• [About this task]:
The stretch from the line with "orange shoe: 3 -> 2" through the line with "yellow cheese: 9 -> 7" in the records below: write it out exactly, and nothing else.

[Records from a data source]
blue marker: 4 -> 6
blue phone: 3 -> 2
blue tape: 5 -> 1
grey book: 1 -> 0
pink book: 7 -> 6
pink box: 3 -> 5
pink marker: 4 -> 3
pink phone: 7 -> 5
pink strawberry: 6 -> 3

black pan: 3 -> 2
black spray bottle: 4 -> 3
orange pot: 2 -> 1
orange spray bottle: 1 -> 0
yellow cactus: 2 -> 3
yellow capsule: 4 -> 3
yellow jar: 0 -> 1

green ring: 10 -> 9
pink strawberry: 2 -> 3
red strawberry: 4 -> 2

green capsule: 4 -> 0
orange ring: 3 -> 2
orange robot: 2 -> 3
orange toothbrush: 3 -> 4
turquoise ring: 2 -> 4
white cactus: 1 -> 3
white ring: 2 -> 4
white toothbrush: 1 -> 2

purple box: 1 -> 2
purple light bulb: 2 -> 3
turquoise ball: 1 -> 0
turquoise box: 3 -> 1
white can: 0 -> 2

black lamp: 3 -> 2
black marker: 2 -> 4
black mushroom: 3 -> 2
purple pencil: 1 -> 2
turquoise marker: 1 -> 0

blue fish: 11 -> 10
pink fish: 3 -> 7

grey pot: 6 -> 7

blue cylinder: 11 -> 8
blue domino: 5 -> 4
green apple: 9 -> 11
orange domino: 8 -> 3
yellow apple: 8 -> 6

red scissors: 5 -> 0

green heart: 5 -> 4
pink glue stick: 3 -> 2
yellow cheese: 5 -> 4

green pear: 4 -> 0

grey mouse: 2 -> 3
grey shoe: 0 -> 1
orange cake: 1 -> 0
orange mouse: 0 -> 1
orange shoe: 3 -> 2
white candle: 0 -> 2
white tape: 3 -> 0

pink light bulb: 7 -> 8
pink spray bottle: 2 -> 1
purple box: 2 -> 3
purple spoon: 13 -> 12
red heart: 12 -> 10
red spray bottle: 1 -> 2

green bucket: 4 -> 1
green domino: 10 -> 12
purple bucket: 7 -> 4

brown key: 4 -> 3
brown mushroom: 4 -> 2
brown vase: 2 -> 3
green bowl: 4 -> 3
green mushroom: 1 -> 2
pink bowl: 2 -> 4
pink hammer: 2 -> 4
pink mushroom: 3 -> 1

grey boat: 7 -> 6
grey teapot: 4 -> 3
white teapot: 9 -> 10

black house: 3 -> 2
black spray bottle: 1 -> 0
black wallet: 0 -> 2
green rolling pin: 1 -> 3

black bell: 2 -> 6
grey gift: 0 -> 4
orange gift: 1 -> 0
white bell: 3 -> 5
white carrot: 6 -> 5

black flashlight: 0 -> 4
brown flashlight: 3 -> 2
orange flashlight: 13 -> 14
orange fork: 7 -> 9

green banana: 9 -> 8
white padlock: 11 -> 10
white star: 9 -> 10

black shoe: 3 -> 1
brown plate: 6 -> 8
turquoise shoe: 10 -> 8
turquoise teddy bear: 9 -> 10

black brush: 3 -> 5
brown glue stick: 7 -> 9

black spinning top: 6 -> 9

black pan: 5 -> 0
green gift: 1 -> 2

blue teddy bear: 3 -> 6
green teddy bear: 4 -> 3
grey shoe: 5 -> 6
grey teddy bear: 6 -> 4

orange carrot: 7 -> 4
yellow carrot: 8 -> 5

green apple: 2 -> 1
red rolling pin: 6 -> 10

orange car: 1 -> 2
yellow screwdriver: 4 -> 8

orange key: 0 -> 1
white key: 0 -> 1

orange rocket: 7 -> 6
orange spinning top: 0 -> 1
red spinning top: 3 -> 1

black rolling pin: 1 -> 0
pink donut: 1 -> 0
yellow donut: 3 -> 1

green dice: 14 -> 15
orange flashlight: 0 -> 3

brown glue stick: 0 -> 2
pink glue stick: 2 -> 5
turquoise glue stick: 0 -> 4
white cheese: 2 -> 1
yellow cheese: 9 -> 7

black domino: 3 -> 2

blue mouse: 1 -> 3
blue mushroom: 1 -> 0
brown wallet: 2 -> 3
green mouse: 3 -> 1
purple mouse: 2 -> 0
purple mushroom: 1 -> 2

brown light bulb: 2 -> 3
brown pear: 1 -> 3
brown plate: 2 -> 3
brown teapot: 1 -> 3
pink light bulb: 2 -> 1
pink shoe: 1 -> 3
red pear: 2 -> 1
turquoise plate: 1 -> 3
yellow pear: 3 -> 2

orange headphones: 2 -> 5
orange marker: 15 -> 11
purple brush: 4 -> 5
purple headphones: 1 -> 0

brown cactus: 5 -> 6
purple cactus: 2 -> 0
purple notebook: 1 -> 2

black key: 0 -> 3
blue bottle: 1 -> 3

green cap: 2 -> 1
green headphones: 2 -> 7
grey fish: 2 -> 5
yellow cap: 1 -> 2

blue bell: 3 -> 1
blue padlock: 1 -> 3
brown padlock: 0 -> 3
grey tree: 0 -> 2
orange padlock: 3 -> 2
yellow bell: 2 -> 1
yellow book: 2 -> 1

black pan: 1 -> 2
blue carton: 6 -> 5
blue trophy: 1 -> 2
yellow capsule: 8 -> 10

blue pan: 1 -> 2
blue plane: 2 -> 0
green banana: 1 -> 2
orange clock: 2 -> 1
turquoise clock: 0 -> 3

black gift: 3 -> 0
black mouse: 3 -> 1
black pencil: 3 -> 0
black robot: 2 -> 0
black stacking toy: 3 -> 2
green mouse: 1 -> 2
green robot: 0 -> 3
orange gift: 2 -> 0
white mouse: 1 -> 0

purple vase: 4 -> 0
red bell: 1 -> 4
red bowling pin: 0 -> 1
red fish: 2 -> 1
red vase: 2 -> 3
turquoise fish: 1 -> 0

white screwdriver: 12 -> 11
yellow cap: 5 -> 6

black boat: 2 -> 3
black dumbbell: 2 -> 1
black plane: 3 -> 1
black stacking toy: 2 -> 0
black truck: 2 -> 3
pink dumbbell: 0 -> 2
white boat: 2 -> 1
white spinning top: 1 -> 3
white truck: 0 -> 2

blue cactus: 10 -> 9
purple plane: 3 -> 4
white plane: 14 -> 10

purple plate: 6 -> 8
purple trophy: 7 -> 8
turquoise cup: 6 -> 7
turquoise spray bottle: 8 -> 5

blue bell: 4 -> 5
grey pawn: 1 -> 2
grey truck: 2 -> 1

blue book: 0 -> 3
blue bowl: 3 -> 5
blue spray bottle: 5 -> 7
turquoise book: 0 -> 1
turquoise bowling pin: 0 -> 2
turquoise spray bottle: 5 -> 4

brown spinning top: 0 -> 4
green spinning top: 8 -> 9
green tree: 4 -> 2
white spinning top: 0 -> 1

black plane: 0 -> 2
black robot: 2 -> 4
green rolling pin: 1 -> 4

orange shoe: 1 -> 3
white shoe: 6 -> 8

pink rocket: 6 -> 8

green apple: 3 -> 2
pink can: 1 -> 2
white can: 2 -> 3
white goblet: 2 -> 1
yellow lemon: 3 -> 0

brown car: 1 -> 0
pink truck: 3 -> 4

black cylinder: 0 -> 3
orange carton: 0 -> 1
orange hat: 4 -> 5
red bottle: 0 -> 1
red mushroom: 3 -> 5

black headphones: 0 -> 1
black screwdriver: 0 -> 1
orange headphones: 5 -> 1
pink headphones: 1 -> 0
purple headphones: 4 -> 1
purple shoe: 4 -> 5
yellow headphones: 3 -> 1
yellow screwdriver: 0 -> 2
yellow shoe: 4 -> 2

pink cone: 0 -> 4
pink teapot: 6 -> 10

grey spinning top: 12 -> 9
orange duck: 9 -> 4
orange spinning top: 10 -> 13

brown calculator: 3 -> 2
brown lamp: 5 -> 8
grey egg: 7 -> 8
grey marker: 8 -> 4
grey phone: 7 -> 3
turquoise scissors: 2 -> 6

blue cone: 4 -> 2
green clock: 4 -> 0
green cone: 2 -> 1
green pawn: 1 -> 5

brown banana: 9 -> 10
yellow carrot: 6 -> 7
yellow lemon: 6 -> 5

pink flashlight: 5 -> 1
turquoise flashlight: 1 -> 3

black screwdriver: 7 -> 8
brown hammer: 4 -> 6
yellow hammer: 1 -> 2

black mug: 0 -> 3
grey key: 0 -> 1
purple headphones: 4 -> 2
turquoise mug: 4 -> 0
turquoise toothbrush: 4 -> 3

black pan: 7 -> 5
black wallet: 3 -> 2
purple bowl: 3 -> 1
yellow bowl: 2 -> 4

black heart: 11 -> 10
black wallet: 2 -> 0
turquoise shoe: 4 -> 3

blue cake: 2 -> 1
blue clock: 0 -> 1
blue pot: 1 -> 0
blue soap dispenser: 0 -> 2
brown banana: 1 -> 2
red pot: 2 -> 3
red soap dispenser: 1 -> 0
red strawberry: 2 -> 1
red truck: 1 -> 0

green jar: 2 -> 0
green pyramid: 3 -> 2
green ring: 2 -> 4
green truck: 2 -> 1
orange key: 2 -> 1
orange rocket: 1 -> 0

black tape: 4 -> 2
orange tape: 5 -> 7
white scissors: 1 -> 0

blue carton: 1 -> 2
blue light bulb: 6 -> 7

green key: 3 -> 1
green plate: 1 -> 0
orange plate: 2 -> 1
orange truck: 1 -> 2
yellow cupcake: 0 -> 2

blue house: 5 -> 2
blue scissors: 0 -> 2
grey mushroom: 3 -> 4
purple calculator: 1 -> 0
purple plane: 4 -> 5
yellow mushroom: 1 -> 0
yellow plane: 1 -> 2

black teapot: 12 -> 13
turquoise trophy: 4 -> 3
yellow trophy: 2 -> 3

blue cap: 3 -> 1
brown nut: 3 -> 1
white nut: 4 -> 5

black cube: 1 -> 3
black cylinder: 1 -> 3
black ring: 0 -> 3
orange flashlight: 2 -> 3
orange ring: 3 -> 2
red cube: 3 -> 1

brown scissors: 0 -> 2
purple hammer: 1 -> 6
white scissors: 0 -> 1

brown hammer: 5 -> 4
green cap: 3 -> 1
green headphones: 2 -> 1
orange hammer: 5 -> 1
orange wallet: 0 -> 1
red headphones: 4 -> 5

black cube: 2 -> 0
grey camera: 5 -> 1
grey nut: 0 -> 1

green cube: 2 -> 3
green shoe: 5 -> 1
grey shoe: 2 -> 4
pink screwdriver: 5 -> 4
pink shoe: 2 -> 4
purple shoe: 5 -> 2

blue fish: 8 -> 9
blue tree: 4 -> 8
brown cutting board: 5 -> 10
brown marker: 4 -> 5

• [Your response]:
orange shoe: 3 -> 2
white candle: 0 -> 2
white tape: 3 -> 0

pink light bulb: 7 -> 8
pink spray bottle: 2 -> 1
purple box: 2 -> 3
purple spoon: 13 -> 12
red heart: 12 -> 10
red spray bottle: 1 -> 2

green bucket: 4 -> 1
green domino: 10 -> 12
purple bucket: 7 -> 4

brown key: 4 -> 3
brown mushroom: 4 -> 2
brown vase: 2 -> 3
green bowl: 4 -> 3
green mushroom: 1 -> 2
pink bowl: 2 -> 4
pink hammer: 2 -> 4
pink mushroom: 3 -> 1

grey boat: 7 -> 6
grey teapot: 4 -> 3
white teapot: 9 -> 10

black house: 3 -> 2
black spray bottle: 1 -> 0
black wallet: 0 -> 2
green rolling pin: 1 -> 3

black bell: 2 -> 6
grey gift: 0 -> 4
orange gift: 1 -> 0
white bell: 3 -> 5
white carrot: 6 -> 5

black flashlight: 0 -> 4
brown flashlight: 3 -> 2
orange flashlight: 13 -> 14
orange fork: 7 -> 9

green banana: 9 -> 8
white padlock: 11 -> 10
white star: 9 -> 10

black shoe: 3 -> 1
brown plate: 6 -> 8
turquoise shoe: 10 -> 8
turquoise teddy bear: 9 -> 10

black brush: 3 -> 5
brown glue stick: 7 -> 9

black spinning top: 6 -> 9

black pan: 5 -> 0
green gift: 1 -> 2

blue teddy bear: 3 -> 6
green teddy bear: 4 -> 3
grey shoe: 5 -> 6
grey teddy bear: 6 -> 4

orange carrot: 7 -> 4
yellow carrot: 8 -> 5

green apple: 2 -> 1
red rolling pin: 6 -> 10

orange car: 1 -> 2
yellow screwdriver: 4 -> 8

orange key: 0 -> 1
white key: 0 -> 1

orange rocket: 7 -> 6
orange spinning top: 0 -> 1
red spinning top: 3 -> 1

black rolling pin: 1 -> 0
pink donut: 1 -> 0
yellow donut: 3 -> 1

green dice: 14 -> 15
orange flashlight: 0 -> 3

brown glue stick: 0 -> 2
pink glue stick: 2 -> 5
turquoise glue stick: 0 -> 4
white cheese: 2 -> 1
yellow cheese: 9 -> 7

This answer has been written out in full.